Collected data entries
○ ○ ○ ○ ○ ○ ○
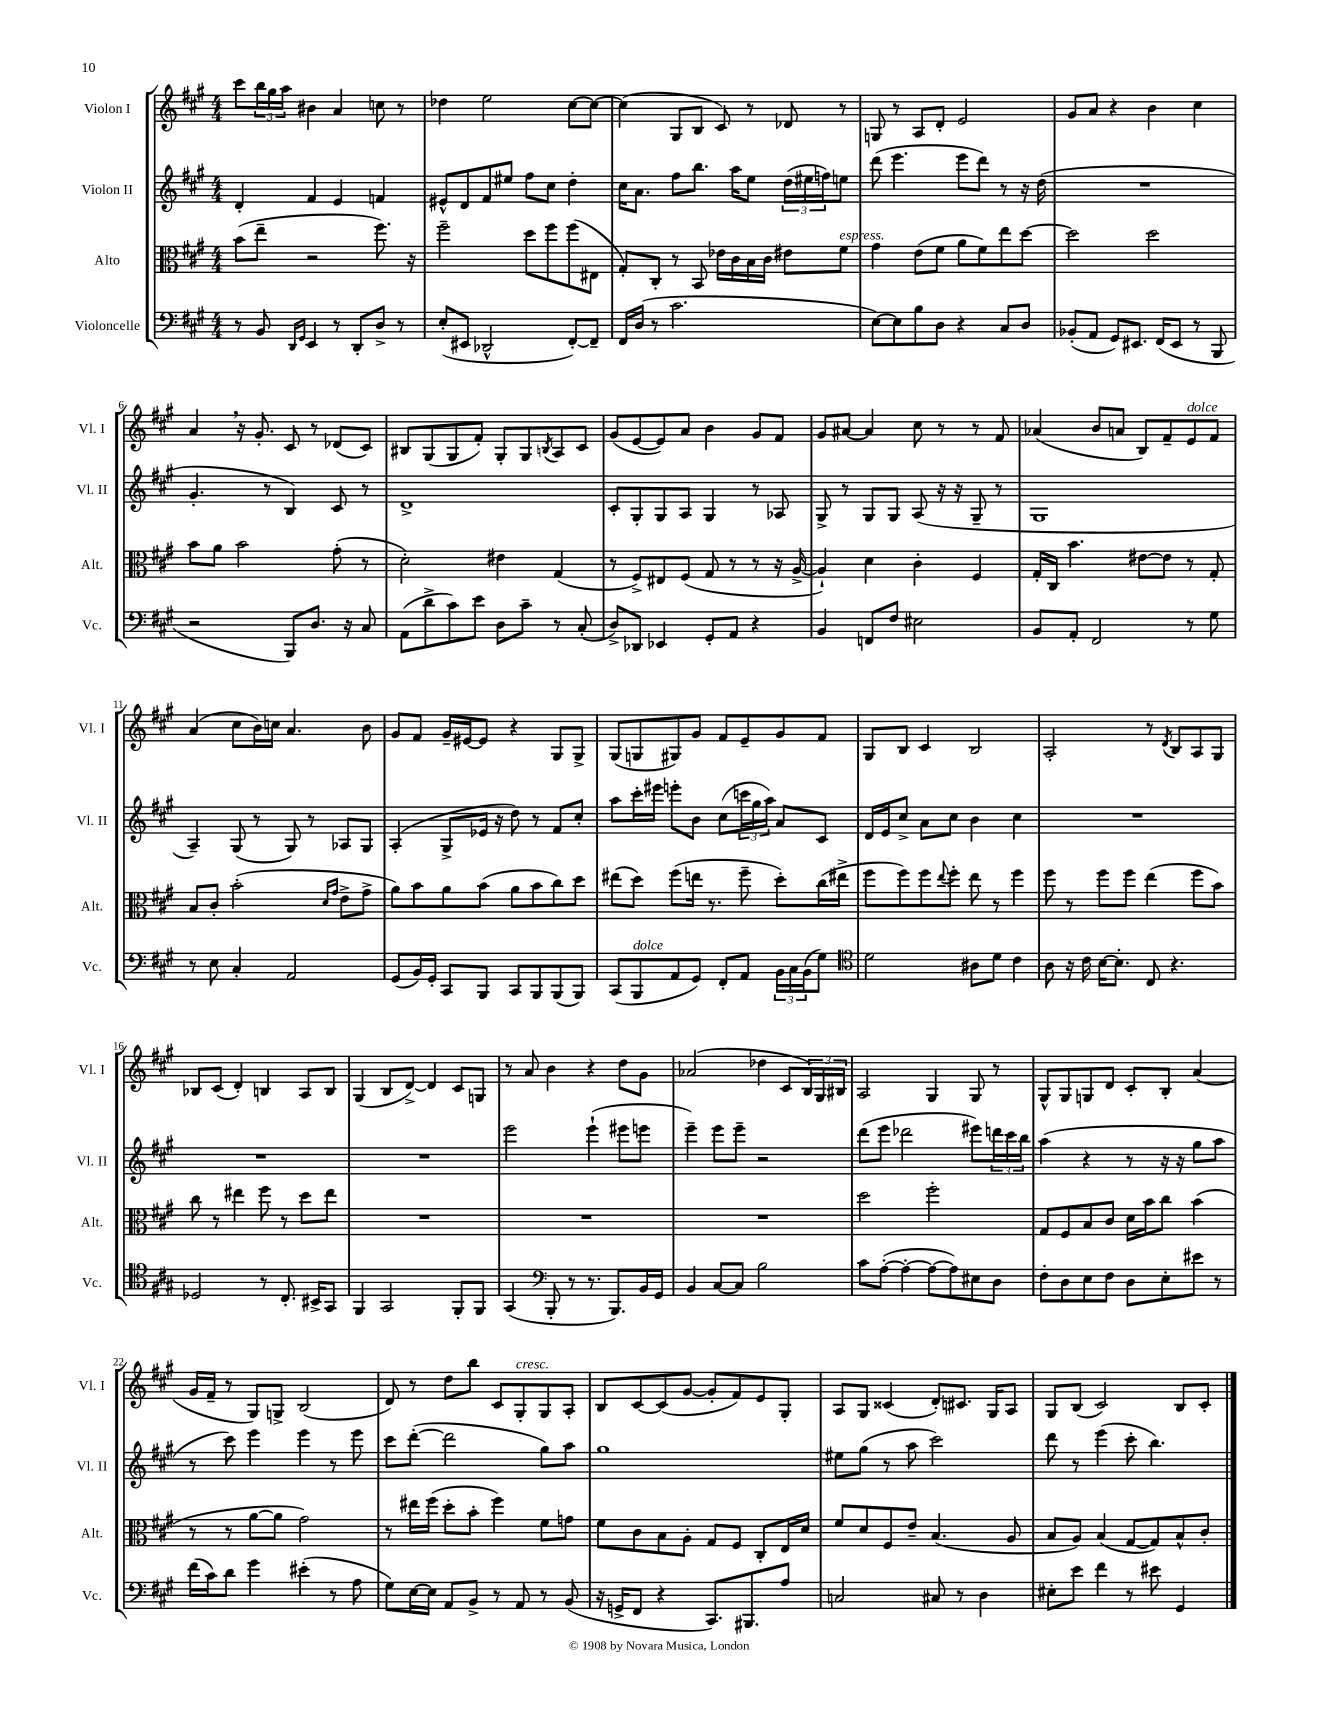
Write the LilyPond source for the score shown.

<<
\new StaffGroup <<
\new Staff = "s0" \with { instrumentName = "Violon I" shortInstrumentName = "Vl. I" } {
    \clef treble \key a \major \numericTimeSignature \time 4/4
    cis'''8 \tuplet 3/2 { b''16 gis''16 a''16 } bis'4 a'4 c''8 r8 |
    des''4 e''2 cis''8~ cis''8~ |
    cis''4( gis8 b8 cis'8) r8 des'8 r8 |
    g8 r8 a8 d'8-. e'2 |
    gis'8 a'8 r4 b'4 cis''4 |
    a'4 \breathe r16 gis'8.-. cis'8 r8 des'8( cis'8) |
    bis8 gis8( gis8 fis'8-.) gis8-. gis8 \acciaccatura { b8 } a8 cis'8 |
    gis'8( e'8~ e'8) a'8 b'4 gis'8 fis'8 |
    gis'8 ais'8~ ais'4 cis''8 r8 r8 fis'8 |
    aes'4( b'8 a'8 b8) fis'8-- e'8^\markup { \italic "dolce" } fis'8 |
    a'4( cis''8 b'16) c''16 a'4. b'8 |
    gis'8 fis'8 gis'16-- eis'16~ eis'8 r4 gis8 gis8-> |
    gis8( g8 gis8) gis'8 fis'8 e'8-- gis'8 fis'8 |
    gis8 b8 cis'4 b2 |
    a2-. r8 \acciaccatura { d'8 } b8 a8 gis8 |
    bes8 cis'8( d'4-.) b4 a8 b8 |
    gis4( b8 d'8~->) d'4 cis'8 g8 |
    r8 a'8 b'4 r4 d''8 gis'8 |
    aes'2( des''4 cis'8 \tuplet 3/2 { b16) gis16 bis16 } |
    a2 gis4 gis8 r8 |
    gis8-^ gis8 g8 d'8 cis'8-. b8-. a'4( |
    gis'16 fis'16-- r8 gis8) g8-> b2( |
    d'8) r8 d''8 b''8 cis'8 gis8-.^\markup { \italic "cresc." } gis8 a8-. |
    b8 cis'8~ cis'8( gis'8~ gis'8-. fis'8) e'8 gis8-. |
    a8 gis8 cisis'4( d'8-.) cis'8. gis16 a8 |
    gis8 b8( cis'2) b8 cis'8-. \bar "|." |
}
\new Staff = "s1" \with { instrumentName = "Violon II" shortInstrumentName = "Vl. II" } {
    \clef treble \key a \major \numericTimeSignature \time 4/4
    d'4-. fis'4 e'4 f'4 |
    eis'8-^ d'8 fis'8 eis''8 fis''8 cis''8 d''4-. |
    cis''16 a'8. fis''8 b''8. a''16 e''8 \tuplet 3/2 { d''16( eis''16 f''16) } e''8 |
    d'''8( e'''4. e'''8 d'''8) r8 r16 d''16( |
    R1 |
    gis'4.-. r8 b4) cis'8 r8 |
    d'1-> |
    cis'8-. gis8-. gis8 a8 gis4 r8 aes8 |
    gis8-> r8 gis8 gis8 a8( r16 r16 gis8-- r8 |
    gis1 |
    a4--) gis8( r8 gis8) r8 aes8 gis8 |
    a4-.( gis8-> ees'16 r16 d''8) r8 fis'8 cis''8-. |
    a''8 cis'''16-. eis'''16 e'''8-. b'8 cis''8( \tuplet 3/2 { c'''16 gis''16 a''16) } a'8 cis'8 |
    d'16 e'16 cis''8-> a'8 cis''8 b'4 cis''4 |
    R1 |
    R1 |
    R1 |
    e'''2 e'''4-!( eis'''8 e'''8 |
    e'''4--) e'''8 e'''8-- r2 |
    d'''8( e'''8 des'''2 eis'''8) \tuplet 3/2 { d'''16 cis'''16 b''16 } |
    a''4( r4 r8 r16 r16 gis''8 a''8 |
    r8 cis'''8) e'''4 e'''4 r8 e'''8 |
    cis'''8 d'''8~-.( d'''2 gis''8) a''8 |
    gis''1 |
    eis''8 gis''8( r8 a''8 cis'''2) |
    d'''8 r8 e'''4( cis'''8-. b''4.) \bar "|." |
}
\new Staff = "s2" \with { instrumentName = "Alto" shortInstrumentName = "Alt." } {
    \clef alto \key a \major \numericTimeSignature \time 4/4
    b'8( e''8-- r2 fis''8.) r16 |
    fis''2-- d''8 fis''8 fis''8( eis8 |
    gis8-.) cis8-. r8 b,8 ees'16 cis'16 b16 cis'16 eis'8 fis'8^\markup { \italic "espress." } |
    gis'4 e'8( fis'8 a'8 fis'8) e''8 d''8~ |
    d''2 d''2 |
    b'8 a'8 b'2 gis'8-.( r8 |
    d'2-.) eis'4 gis4( |
    r8 fis8->) eis8 fis8( gis8 r8 r8 r16 a16~-> |
    a4-!) d'4 cis'4-. fis4 |
    gis16-. cis16 b'4. eis'8~ eis'8 r8 gis8-. |
    b8 cis'8-. b'2-.( \grace { d'16 gis'16 } e'8-> gis'8-> |
    a'8) b'8 a'8 b'8( a'8 b'8 cis''8) d''8 |
    eis''8( d''8) fis''8( e''16 r8. fis''8-- d''8-.) cis''16( eis''16-> |
    fis''8 fis''8) fis''8 \appoggiatura { e''8 } fis''8-. e''8 r8 fis''4 |
    fis''8 r8 fis''8 fis''8 e''4( fis''8 b'8) |
    cis''8 r8 eis''4 fis''8 r8 d''8 eis''8 |
    R1 |
    R1 |
    R1 |
    d''2 fis''2-. |
    gis8 fis8 b8 cis'8 d'16 b'16 cis''8 b'4( |
    r8 r8 a'8~ a'8 gis'2) |
    r8 eis''16 fis''16( d''8-. b'8-. fis''4) fis'8 g'8 |
    fis'8 cis'8 b8 a8-. gis8 fis8 cis8-. e16 d'16 |
    fis'8 d'8 fis8 e'8-- b4.( a8 |
    b8 a8) b4( gis8~ gis8) b8-^ cis'8-. \bar "|." |
}
\new Staff = "s3" \with { instrumentName = "Violoncelle" shortInstrumentName = "Vc." } {
    \clef bass \key a \major \numericTimeSignature \time 4/4
    r8 b,8 \grace { d,16 gis,16 } e,4 r8 d,8-. d8-> r8 |
    e8-.( eis,8 des,2-^ fis,8~-.) fis,8-- |
    fis,16 d16( r8 cis'2. |
    e8~) e8 b8 d8 r4 cis8 d8 |
    bes,8-.( a,8 gis,8) eis,8. fis,16( eis,8 r8 b,,8 |
    r2 b,,8) d8. r16 cis8 |
    a,8( d'8-> cis'8) e'8 d8 cis'8-- r8 cis8-.( |
    d8->) des,8 ees,4 gis,8-. a,8 r4 |
    b,4 f,8 fis8 eis2 |
    b,8 a,8-. fis,2 r8 gis8 |
    r8 e8 cis4-. a,2 |
    gis,8( b,16) gis,16-. cis,8 b,,8 cis,8 b,,8 b,,8( b,,8) |
    cis,8( b,,8^\markup { \italic "dolce" } a,8 gis,8) fis,8-. a,8 \tuplet 3/2 { b,16 cis16 b,16( } gis8) |
    \clef tenor d'2 ais8 d'8 cis'4 |
    a8 r16 cis'16 b16~ b8.-. cis8 r4. |
    des2 r8 cis8.-. bis,16-> gis,8 |
    fis,4 gis,2 fis,8-. fis,8 |
    gis,4( \clef bass b,,8-. r8 r8. b,,8.) b,16 gis,16 |
    b,4 cis8~ cis8 b2 |
    cis'8 a8~-.( a4~-. a8~ a8) eis8 d8 |
    fis8-. d8 e8 fis8 d8 e8-. eis'8 r8 |
    fis'16( cis'16) d'8 gis'4 eis'4-.( r8 a8 |
    gis8) e16~ e16 a,8 b,8-> r8 a,8 r8 b,8( |
    r16 g,16-> fis,8 r4 cis,8.) bis,,8. a8 |
    c2 cis8 r8 d4 |
    eis8-. e'8 fis'4 r8 eis'8 gis,4 \bar "|." |
}
>>
>>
○ ○ ○ ○ ○ ○ ○
:: Given request ::
Find each line in the records above that contains the word "bass", and copy those lines out.

:: Expected answer ::
    \clef bass \key a \major \numericTimeSignature \time 4/4
    gis,4( \clef bass b,,8-. r8 r8. b,,8.) b,16 gis,16 |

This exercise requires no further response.